Scene difference descriptions

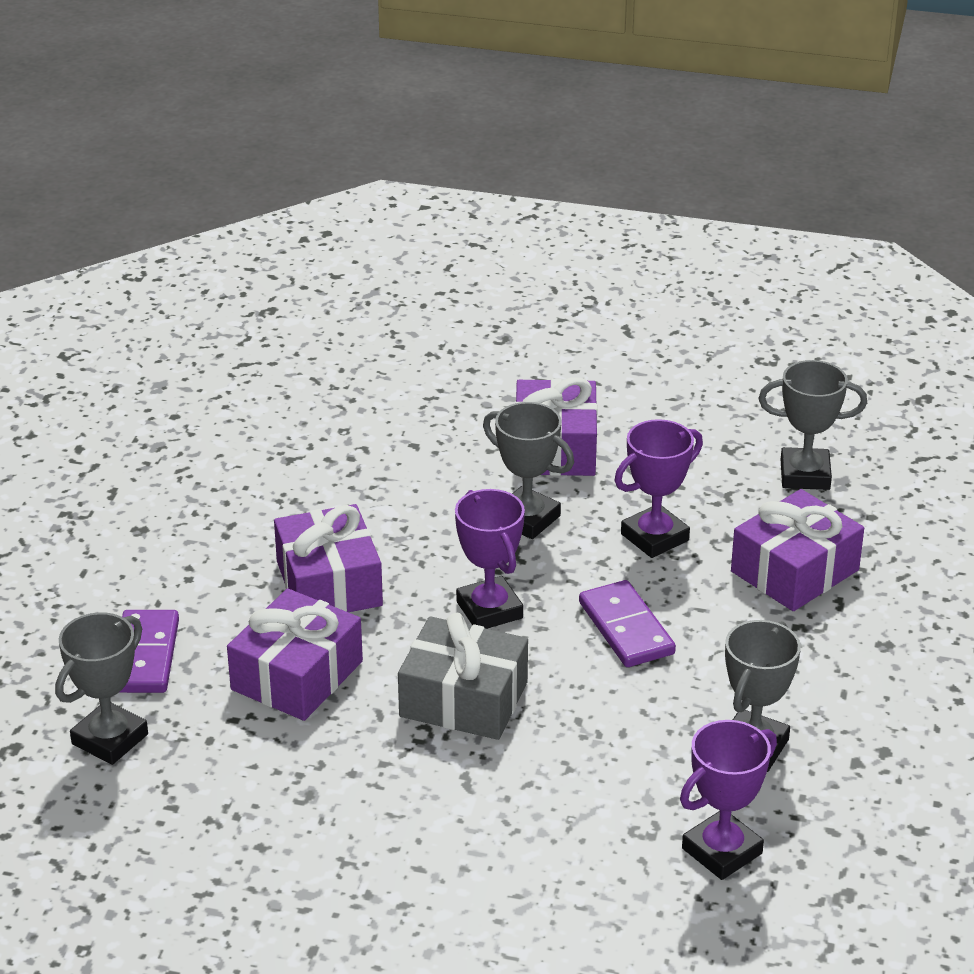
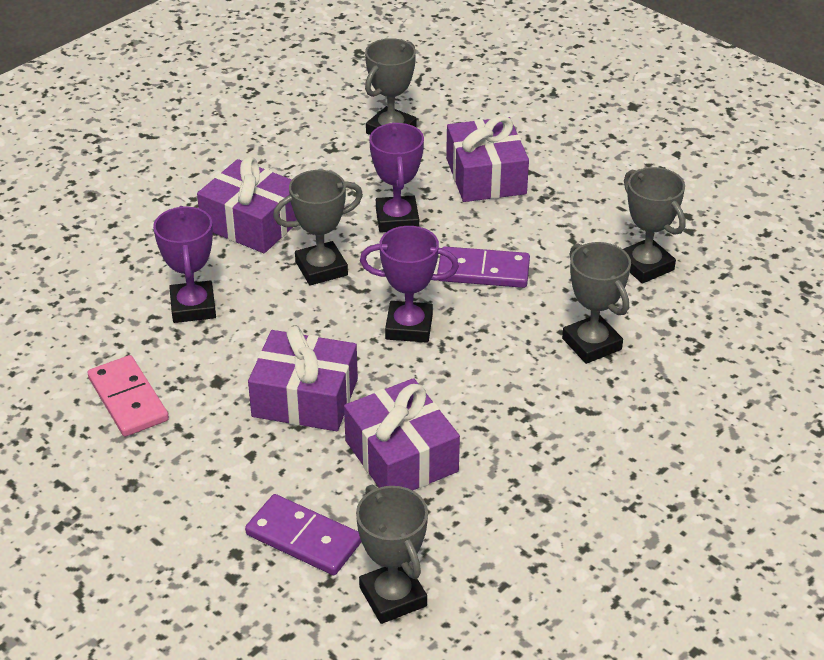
camera: 60 degrees left, 5 degrees up
(242, 482) = (128, 399): none -> pink domino
(463, 699) = (498, 378): grey gift -> none
(577, 749) = (591, 344): none -> grey trophy
(722, 851) = (735, 320): purple trophy -> purple trophy (193, 307)

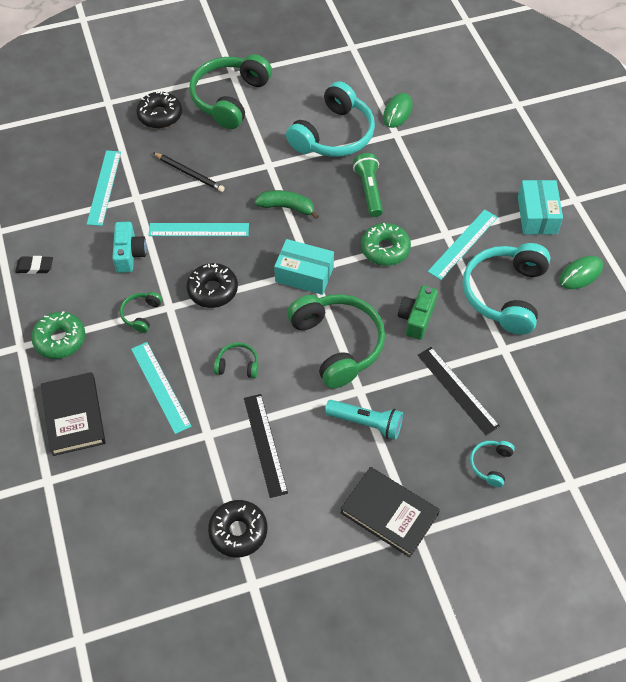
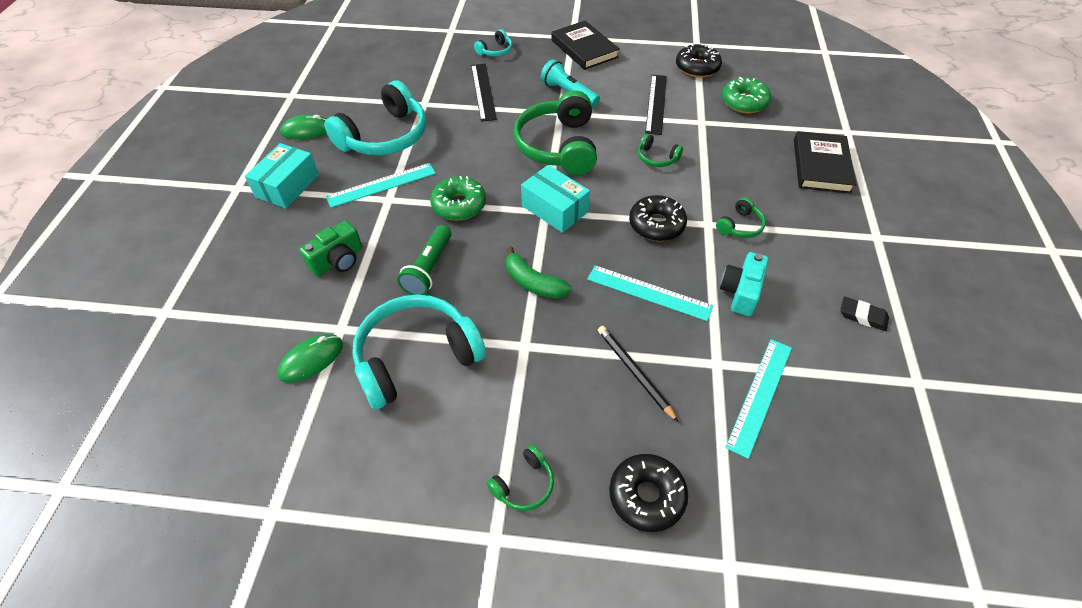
camera: 155 degrees left, 5 degrees down
(60, 339) = (832, 230): green donut -> green donut (744, 102)
(160, 387) = (734, 163): turquoise ruler -> none
(229, 98) = (524, 484): green headphones -> green headphones, size x0.45
(416, 318) = (476, 143): green camera -> green camera (338, 260)

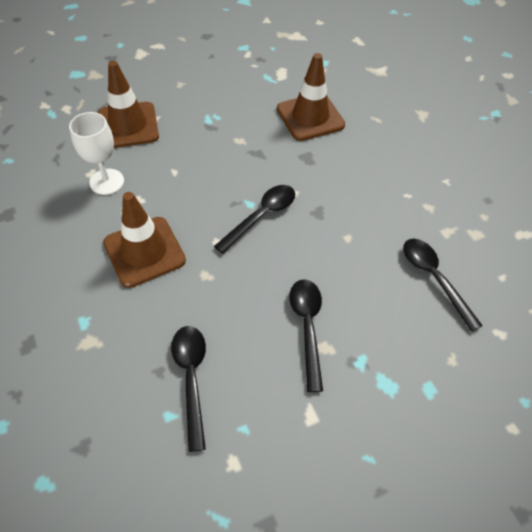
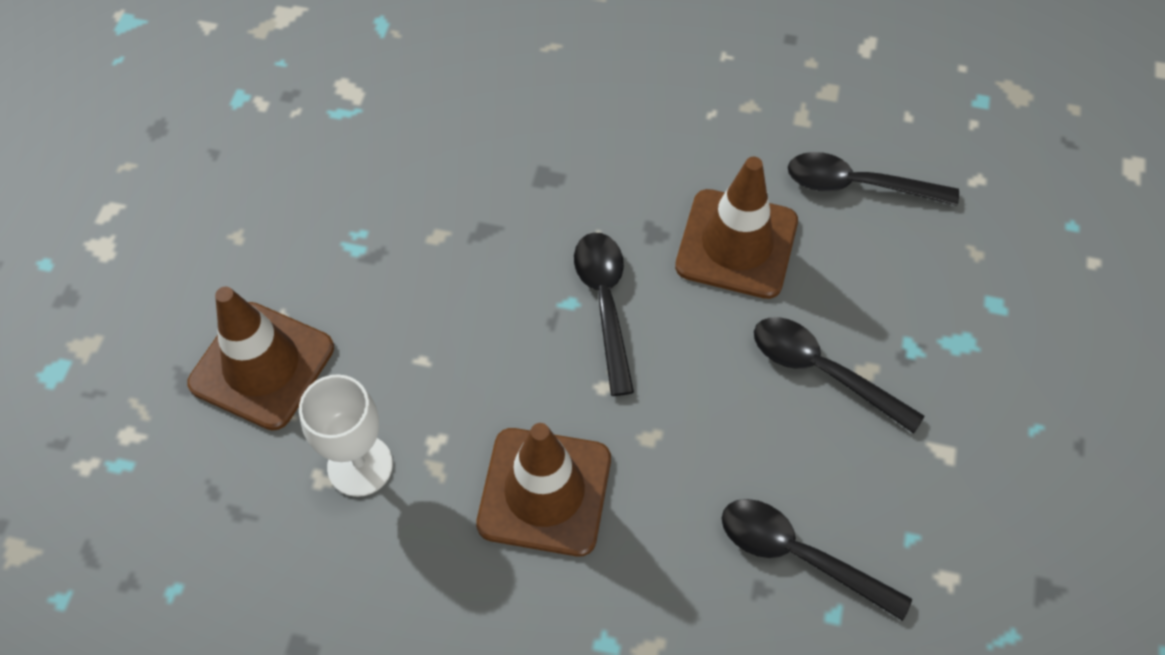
camera: 50 degrees left, 5 degrees up
(310, 117) = (474, 119): brown traffic cone -> brown traffic cone (736, 244)

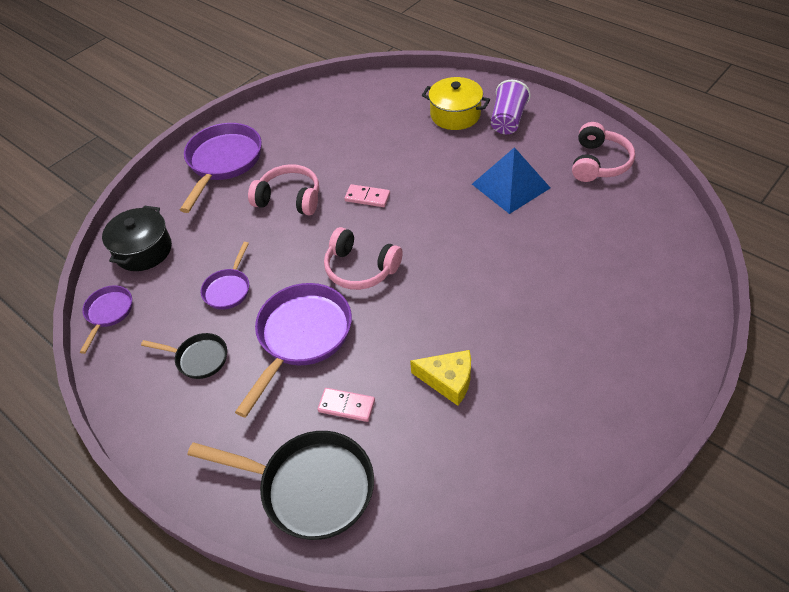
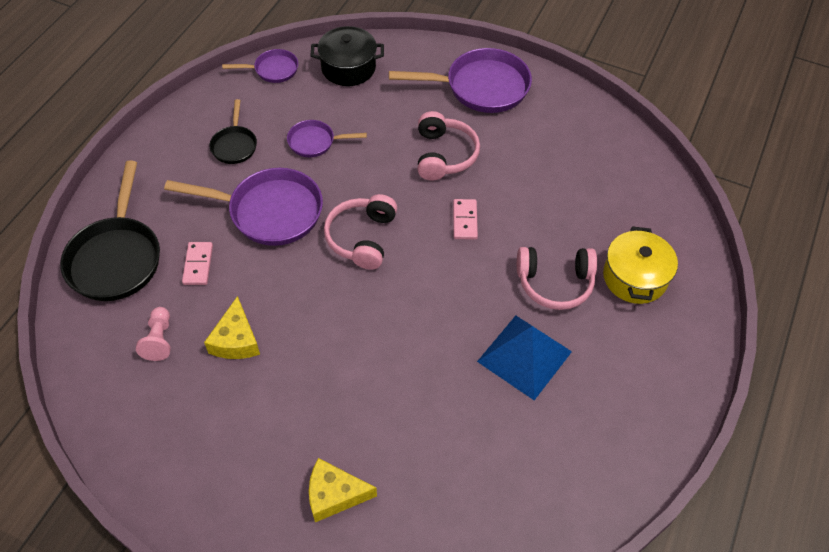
camera: 70 degrees right, 5 degrees up
(431, 449) = (159, 339): none -> pink pawn
(508, 120) = (645, 336): purple cup -> none
(599, 163) = (598, 452): pink headphones -> pink headphones (555, 283)
(619, 323) = (334, 494): none -> yellow cheese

* Exercise:
Each record must be set down again without alteration, and no picture may be carried over.

* Answer section:
camera: 60 degrees left, 5 degrees up
(242, 482) = (128, 399): none -> pink domino
(463, 699) = (498, 378): grey gift -> none
(577, 749) = (591, 344): none -> grey trophy
(722, 851) = (735, 320): purple trophy -> purple trophy (193, 307)

camera: 155 degrees left, 5 degrees down
(60, 339) = (832, 230): green donut -> green donut (744, 102)
(160, 387) = (734, 163): turquoise ruler -> none
(229, 98) = (524, 484): green headphones -> green headphones, size x0.45
(416, 318) = (476, 143): green camera -> green camera (338, 260)

camera: 50 degrees left, 5 degrees up
(310, 117) = (474, 119): brown traffic cone -> brown traffic cone (736, 244)

camera: 70 degrees right, 5 degrees up
(431, 449) = (159, 339): none -> pink pawn
(508, 120) = (645, 336): purple cup -> none
(599, 163) = (598, 452): pink headphones -> pink headphones (555, 283)
(619, 323) = (334, 494): none -> yellow cheese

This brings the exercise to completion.